For each line below that contains the word "green", make a copy.

** Opening PROVIDED DATA block **

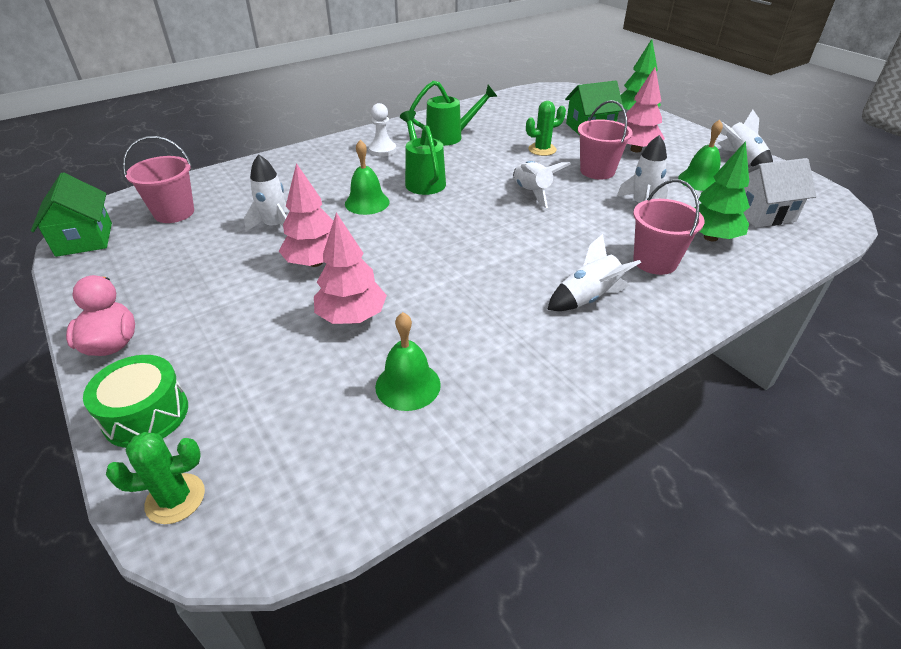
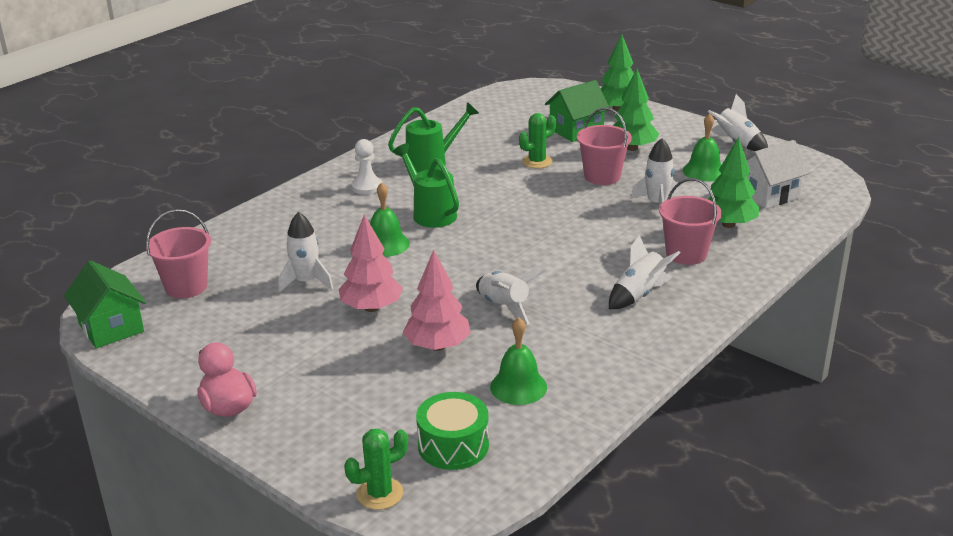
camera: 15 degrees left, 10 degrees down
(146, 414) = (308, 449): green drum -> green drum (453, 445)
(532, 193) = (547, 208): white rocket -> white rocket (504, 306)
(635, 150) = (632, 148): pink tree -> green tree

** Closing PROVIDED DATA block **

• EXERCISE RESULT:
(146, 414) = (308, 449): green drum -> green drum (453, 445)
(635, 150) = (632, 148): pink tree -> green tree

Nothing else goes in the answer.